### Task inputs:
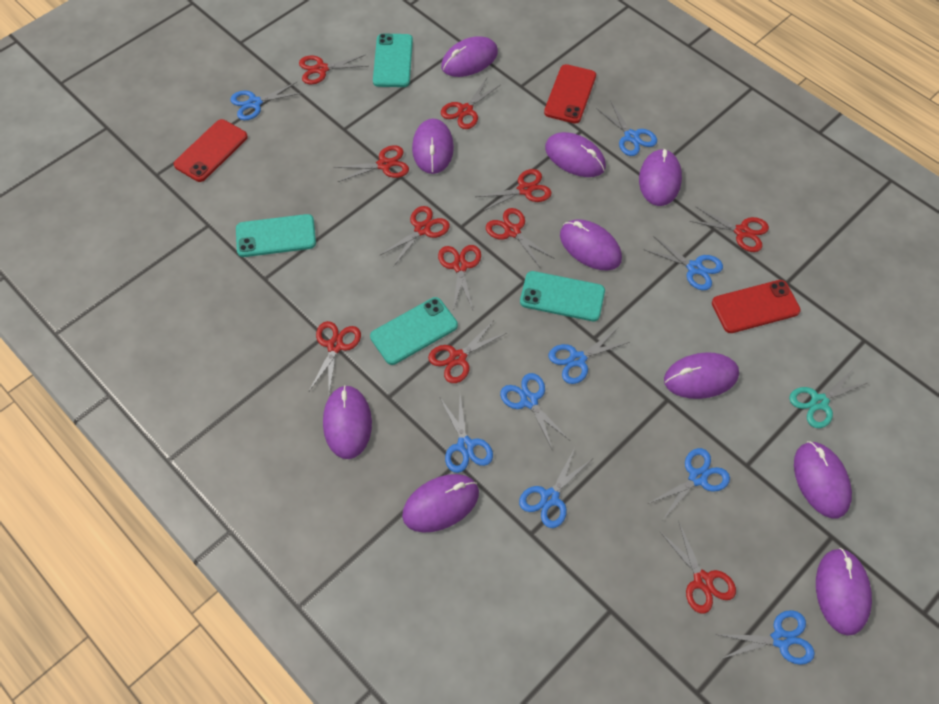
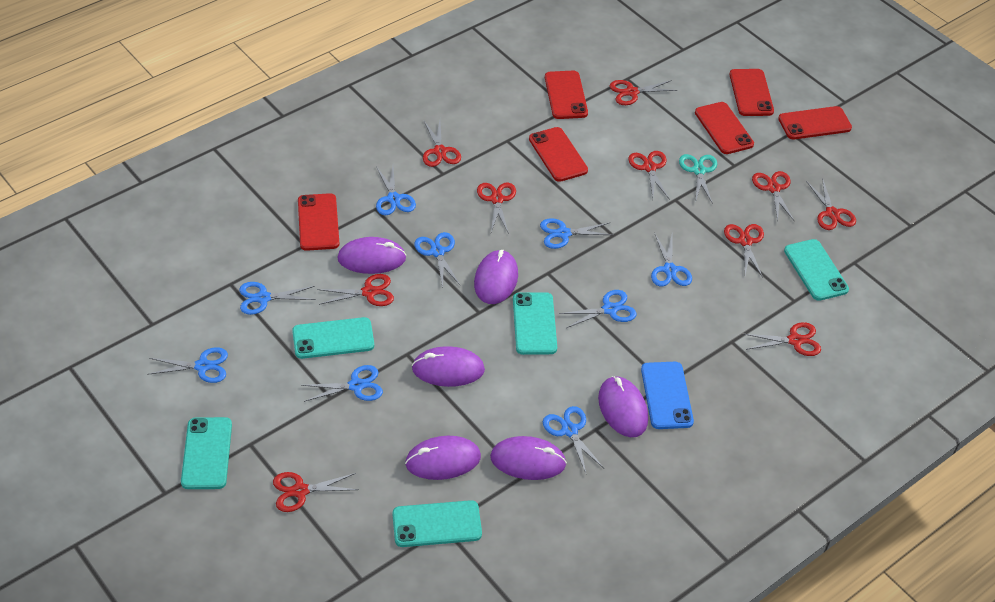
blue phone: 0 -> 1
purple mouse: 10 -> 6
red phone: 3 -> 6
red scissors: 11 -> 10
turquoise phone: 4 -> 5

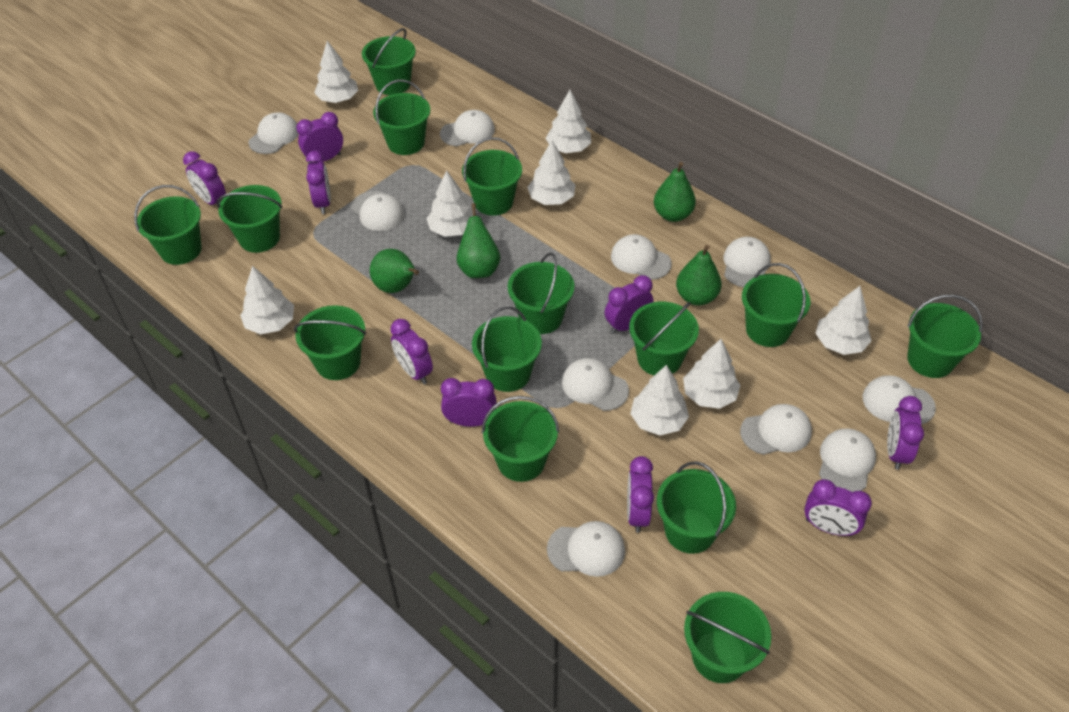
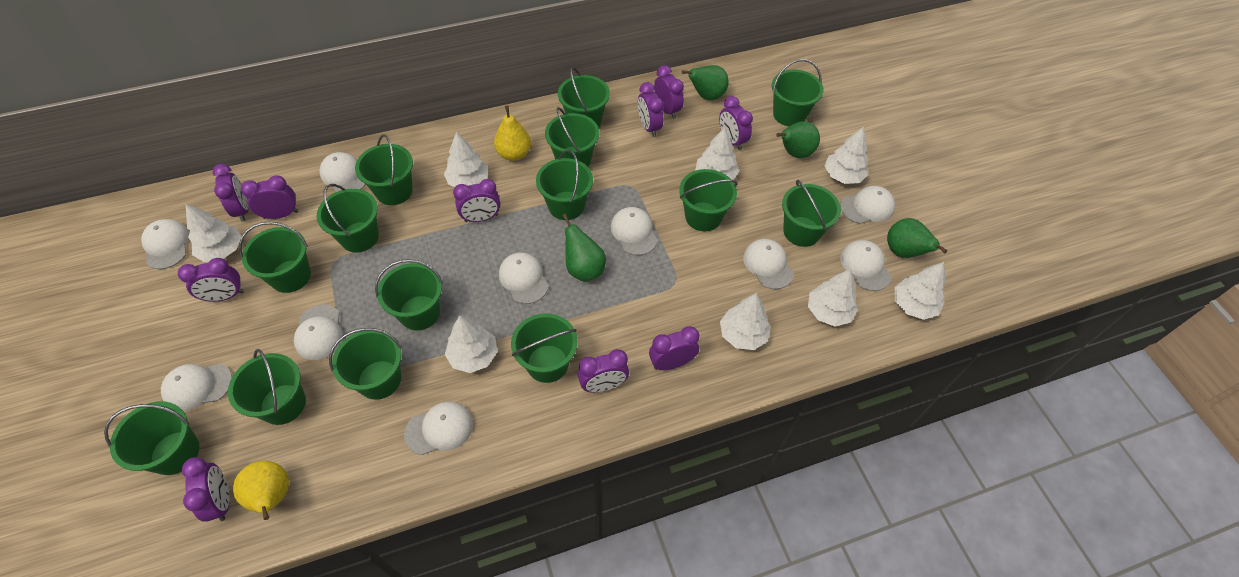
purple clock: 9 -> 10
yellow pear: 0 -> 2

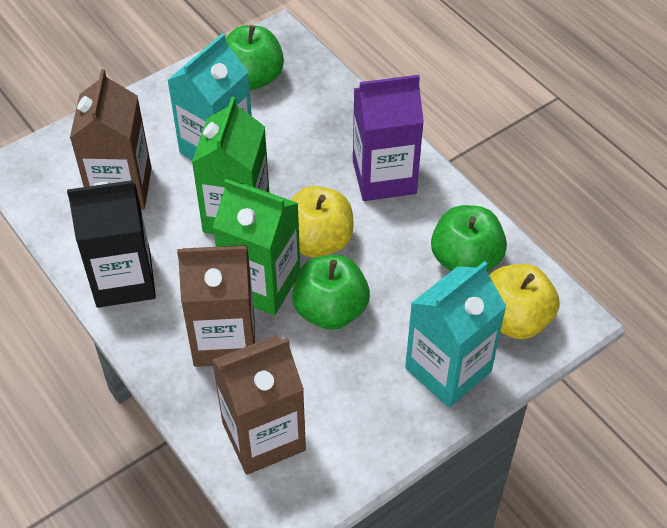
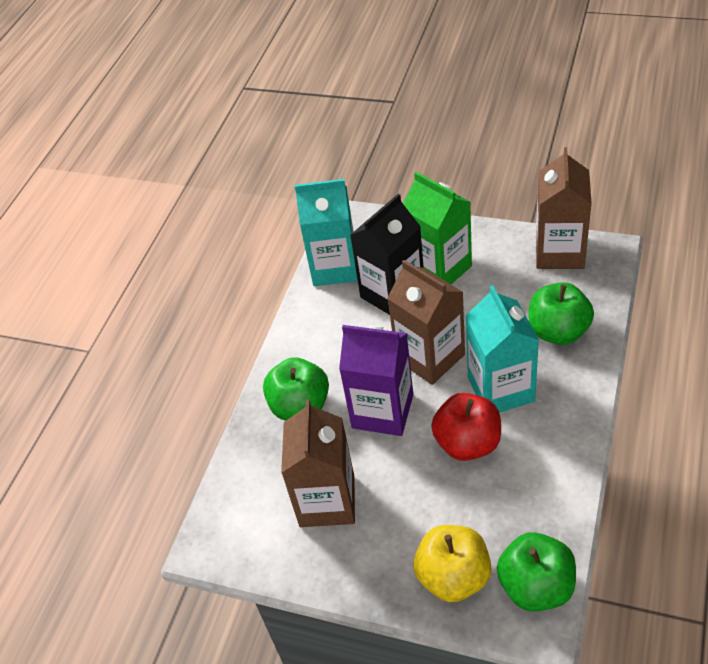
green carton: 2 -> 1
red apple: 0 -> 1
yellow apple: 2 -> 1

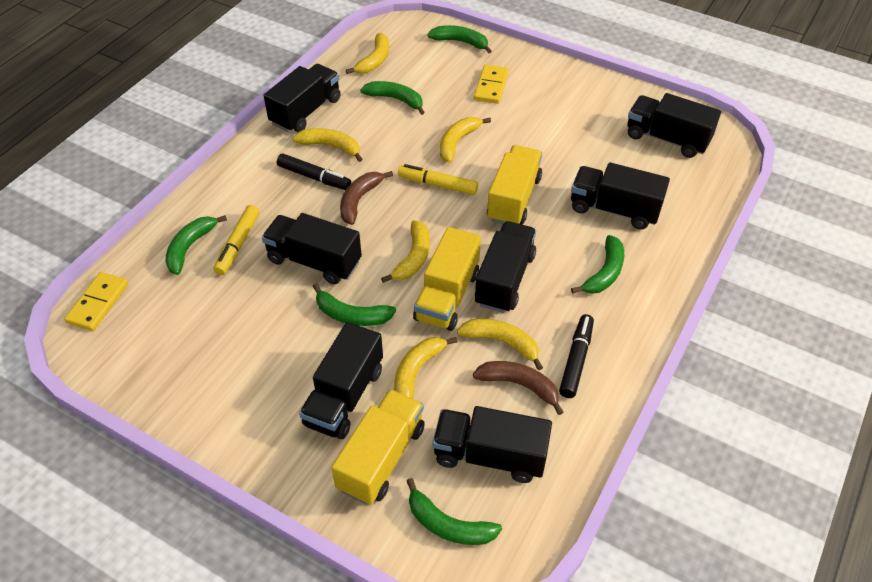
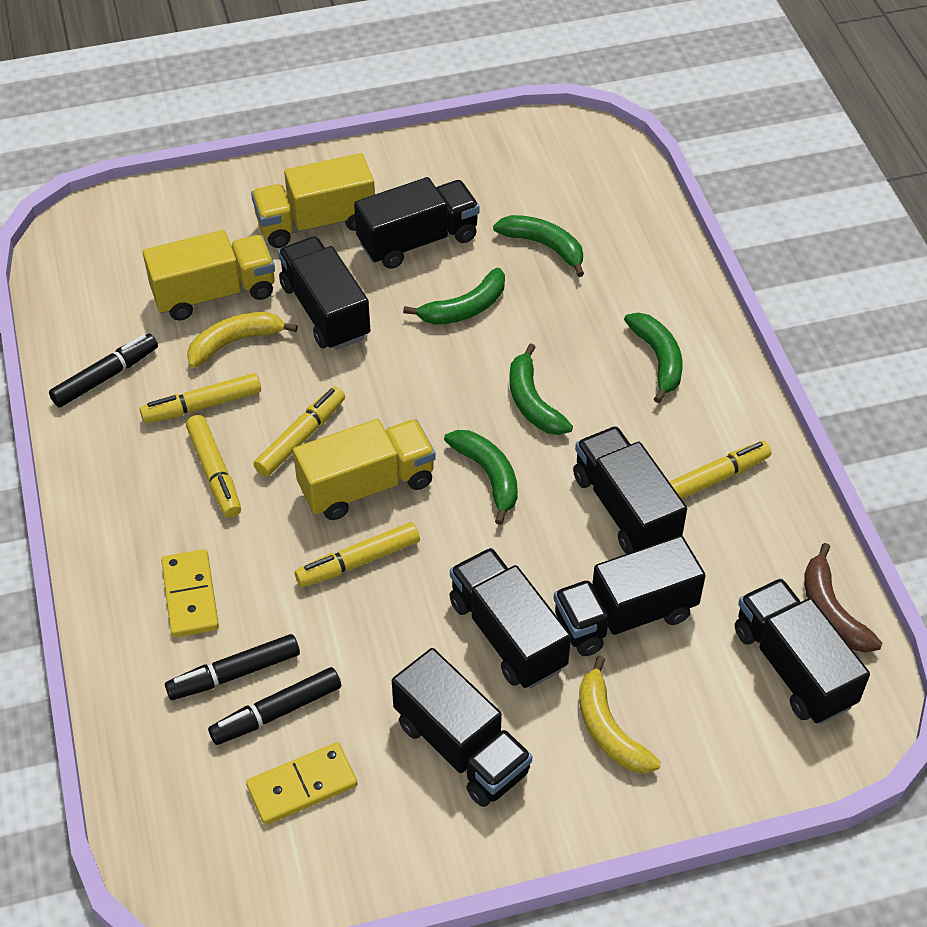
black marker: 2 -> 3
brown banana: 2 -> 1
green banana: 6 -> 5
yellow banana: 6 -> 2
yellow marker: 2 -> 5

### What is needed:
Reproduce every record exactly; images stay out.

### Response:
blue phone: 0 -> 1
purple mouse: 10 -> 6
red phone: 3 -> 6
red scissors: 11 -> 10
turquoise phone: 4 -> 5

purple clock: 9 -> 10
yellow pear: 0 -> 2

green carton: 2 -> 1
red apple: 0 -> 1
yellow apple: 2 -> 1

black marker: 2 -> 3
brown banana: 2 -> 1
green banana: 6 -> 5
yellow banana: 6 -> 2
yellow marker: 2 -> 5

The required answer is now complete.